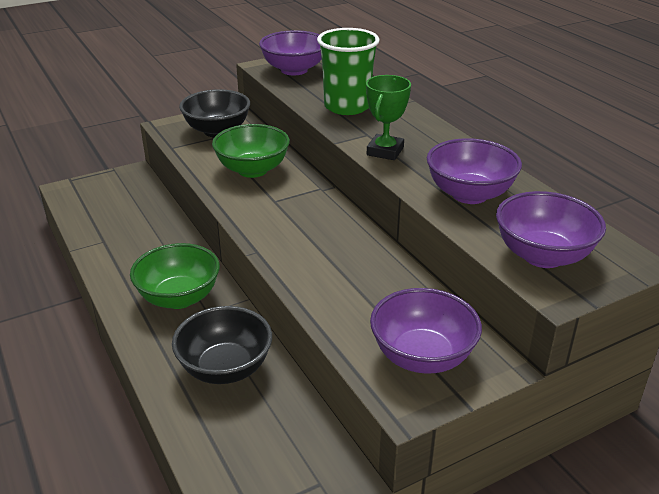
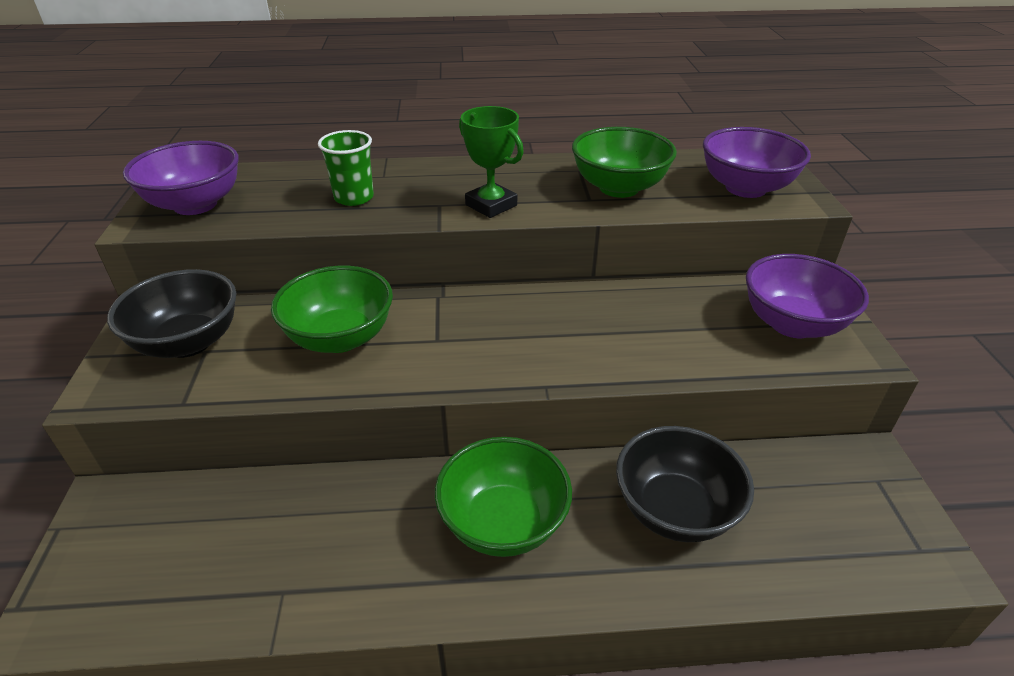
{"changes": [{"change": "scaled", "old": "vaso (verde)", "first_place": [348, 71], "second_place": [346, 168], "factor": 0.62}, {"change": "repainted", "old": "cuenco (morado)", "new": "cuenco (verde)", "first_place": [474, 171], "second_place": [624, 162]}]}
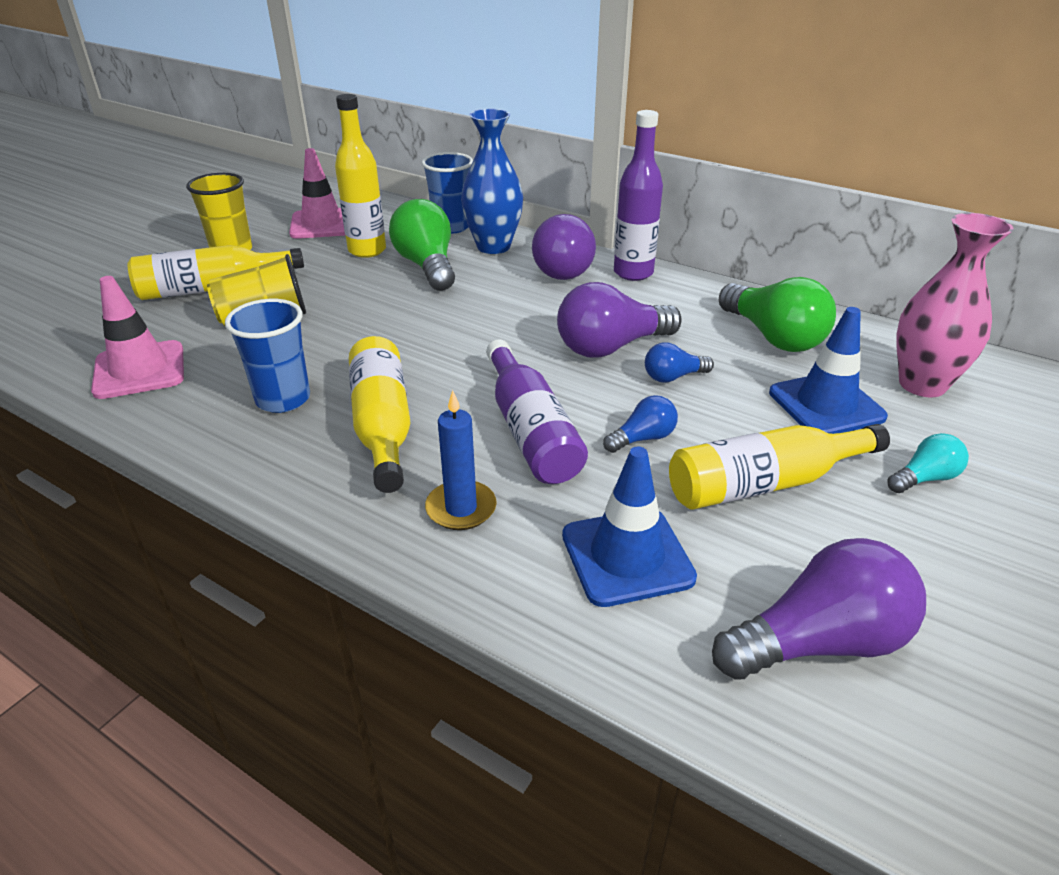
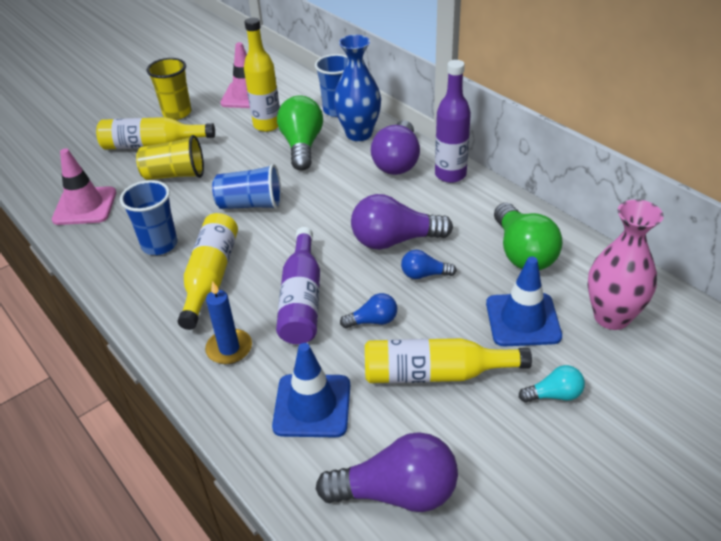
{"changes": [{"change": "new", "new": "vaso (azul)", "second_place": [246, 186]}]}
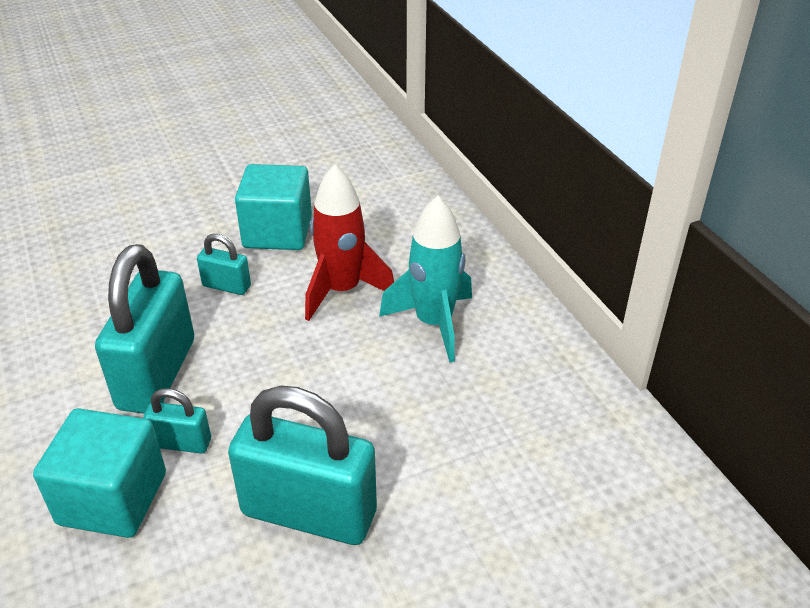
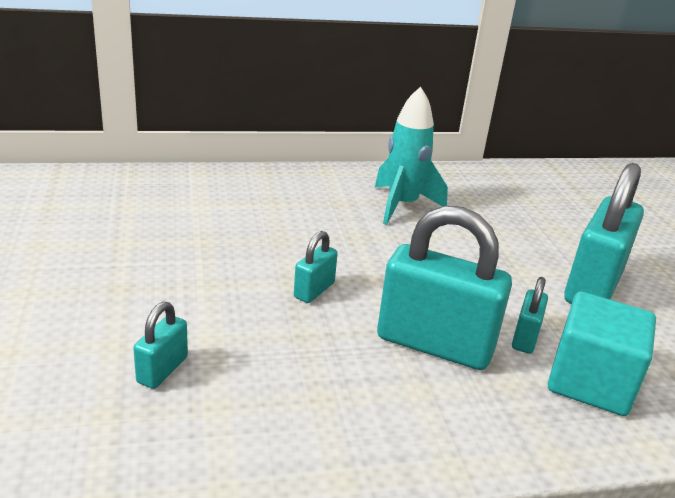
{"changes": [{"change": "gone", "old": "cubo (turquesa)", "first_place": [273, 207]}, {"change": "gone", "old": "cohete (rojo)", "first_place": [349, 242]}, {"change": "new", "new": "candado (turquesa)", "second_place": [160, 345]}]}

The task: Copy out all lines from the material above that contain the string "vaso".

Response to this exercise:
{"changes": [{"change": "scaled", "old": "vaso (verde)", "first_place": [348, 71], "second_place": [346, 168], "factor": 0.62}, {"change": "repainted", "old": "cuenco (morado)", "new": "cuenco (verde)", "first_place": [474, 171], "second_place": [624, 162]}]}
{"changes": [{"change": "new", "new": "vaso (azul)", "second_place": [246, 186]}]}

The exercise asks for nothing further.